*YOUR INSTRUCTIONS*:
Apart from the images, repeat the data below exactly as written.

*Coordinate-based change listings*:
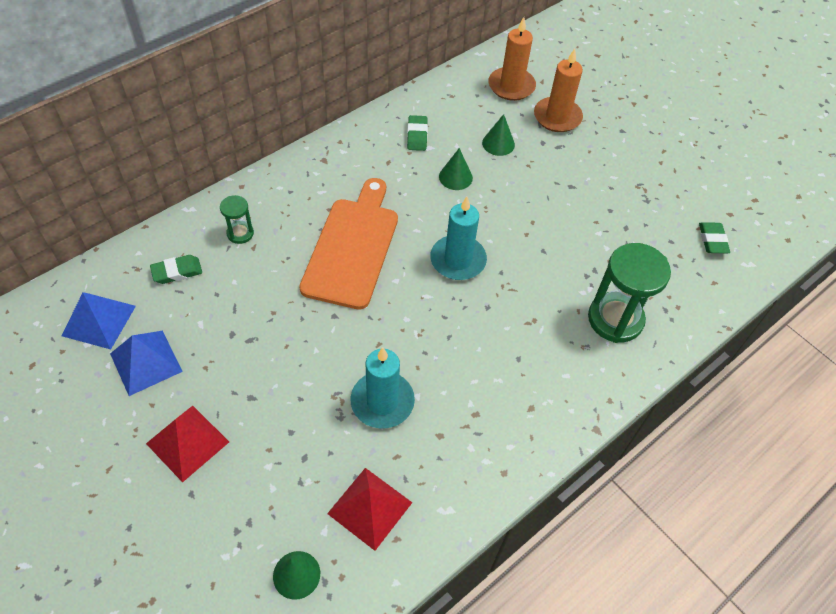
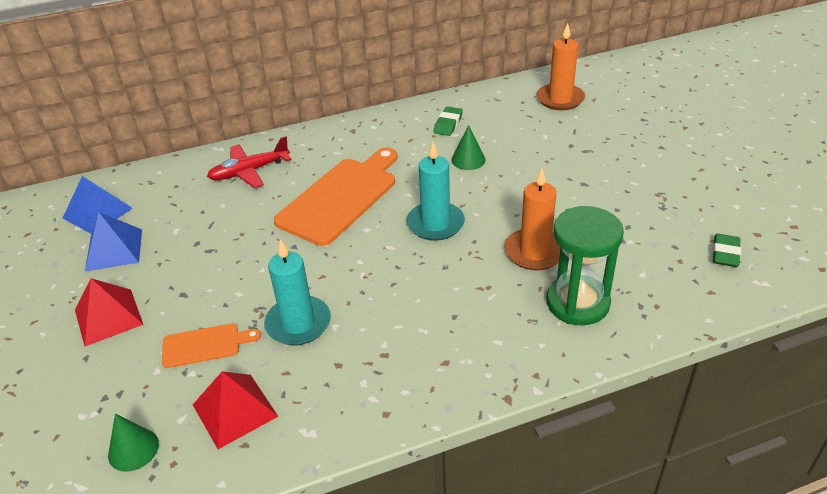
camera: 25 degrees right, 15 degrees down
green eraser [150,255,202,284] -> none
green hourglass [220,195,254,244] -> red plane [207,136,292,188]
green cone [482,114,515,156] -> none
orange candle [534,49,583,132] -> orange candle moved to [505,168,561,271]
none -> orange cutting board [162,323,261,368]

*SOLVED EXERCISE*:
camera: 25 degrees right, 15 degrees down
green eraser [150,255,202,284] -> none
green hourglass [220,195,254,244] -> red plane [207,136,292,188]
green cone [482,114,515,156] -> none
orange candle [534,49,583,132] -> orange candle moved to [505,168,561,271]
none -> orange cutting board [162,323,261,368]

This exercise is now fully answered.